### DATA ENTRIES
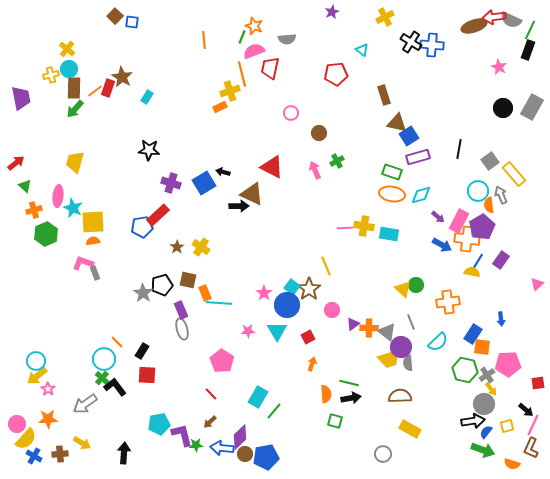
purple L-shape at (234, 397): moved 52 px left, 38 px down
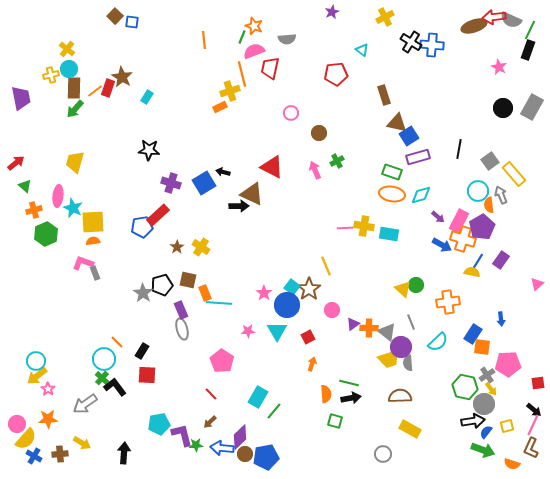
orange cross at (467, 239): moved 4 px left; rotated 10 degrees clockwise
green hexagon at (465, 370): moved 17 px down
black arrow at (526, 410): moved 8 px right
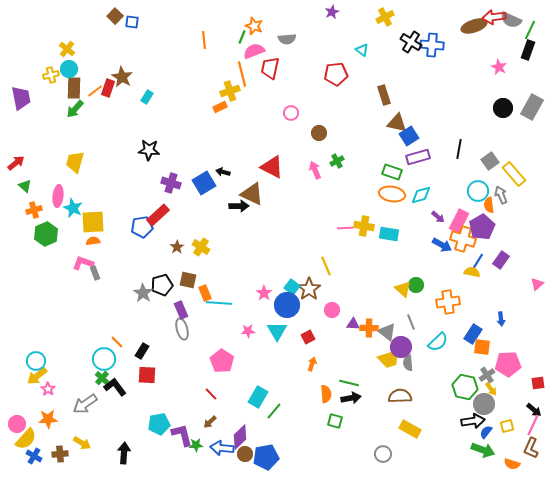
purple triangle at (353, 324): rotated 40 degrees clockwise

==

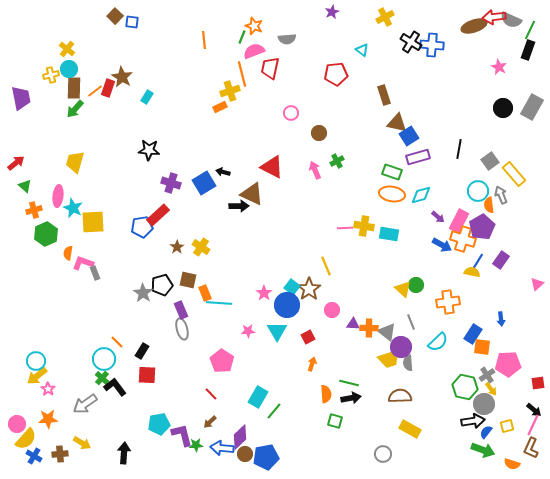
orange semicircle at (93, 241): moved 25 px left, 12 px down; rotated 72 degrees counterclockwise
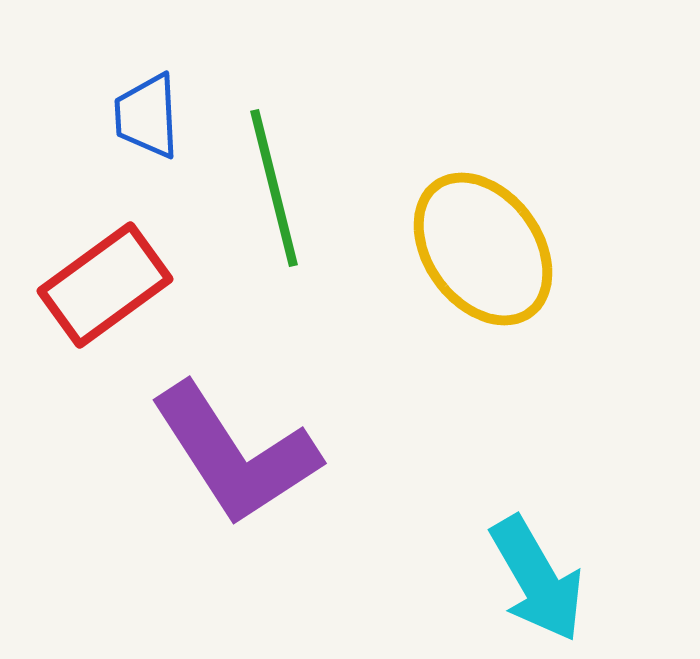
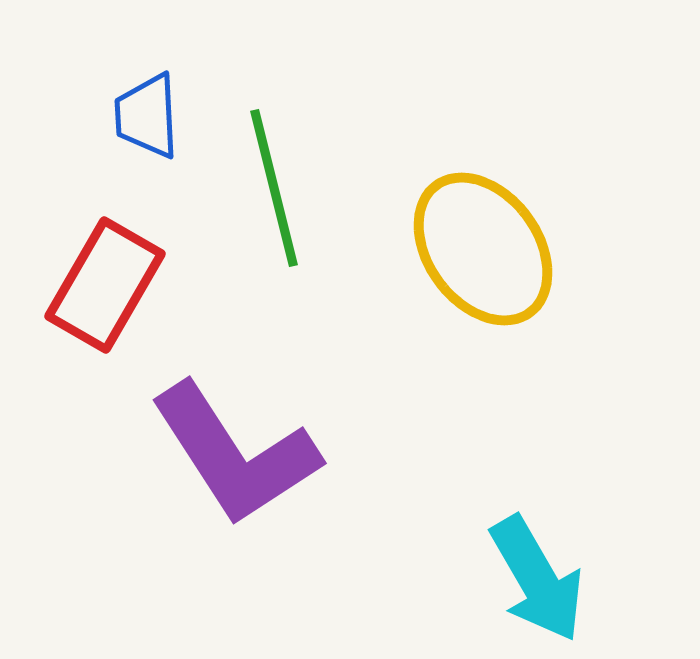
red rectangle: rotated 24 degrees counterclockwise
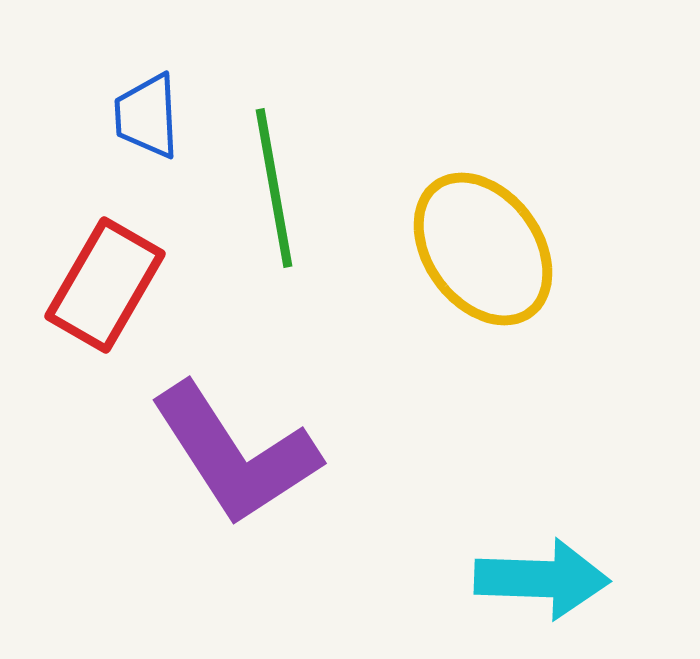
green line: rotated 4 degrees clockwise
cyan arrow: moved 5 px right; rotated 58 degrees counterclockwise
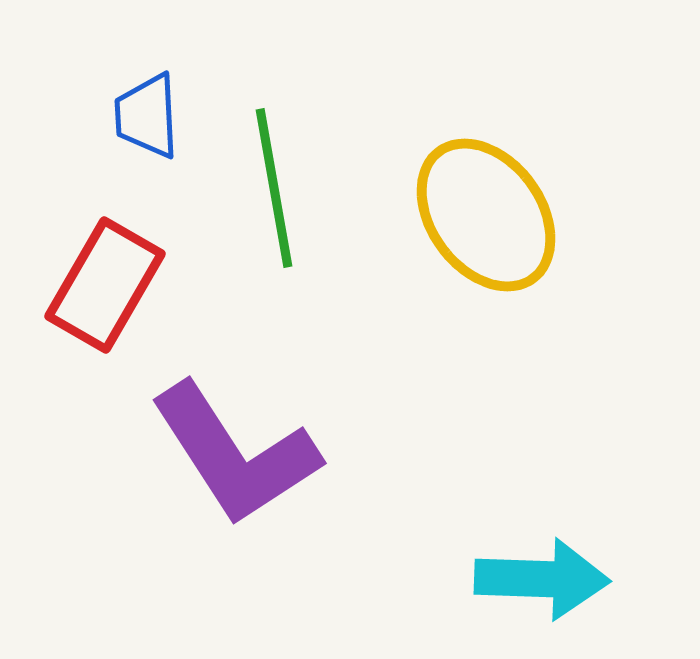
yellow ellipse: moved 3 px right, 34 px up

---

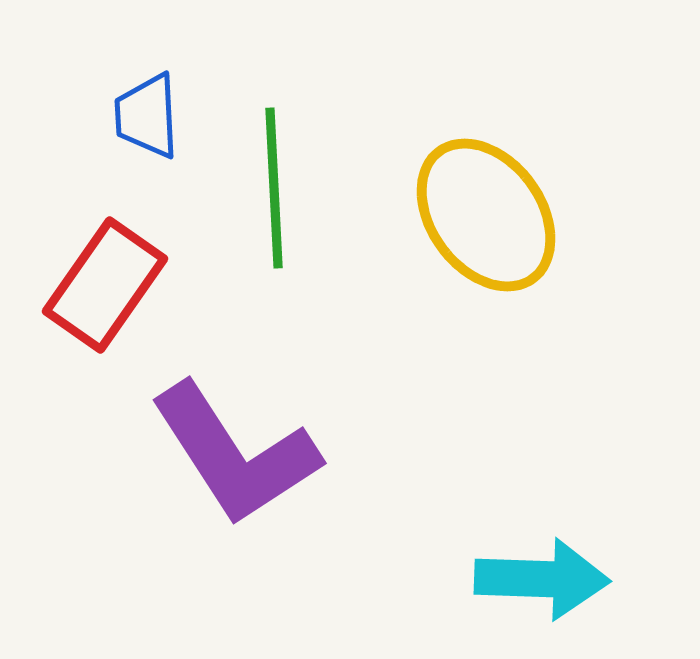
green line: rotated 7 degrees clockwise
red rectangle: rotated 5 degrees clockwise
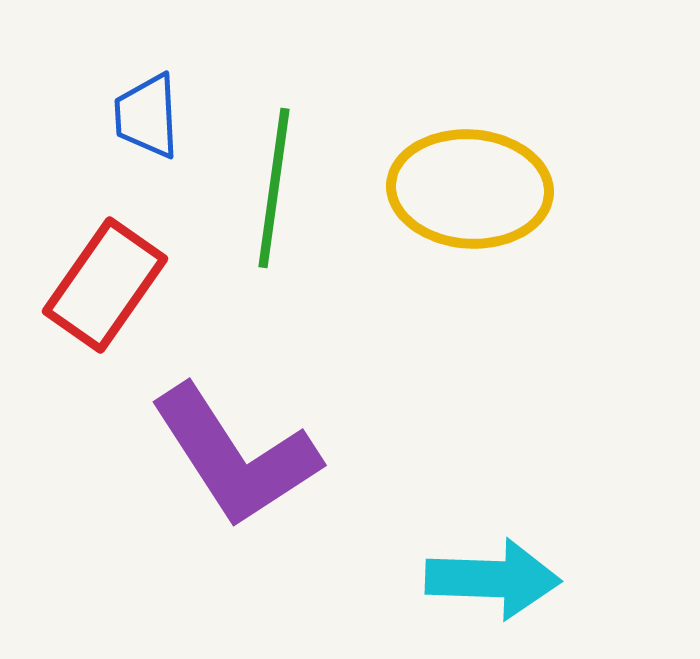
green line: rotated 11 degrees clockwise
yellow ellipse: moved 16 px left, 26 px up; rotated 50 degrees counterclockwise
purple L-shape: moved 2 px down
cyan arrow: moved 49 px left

### EXERCISE
Count the rows above that contain the word "degrees" and reply with the number alone.

### ANSWER TO THIS PROBLEM
10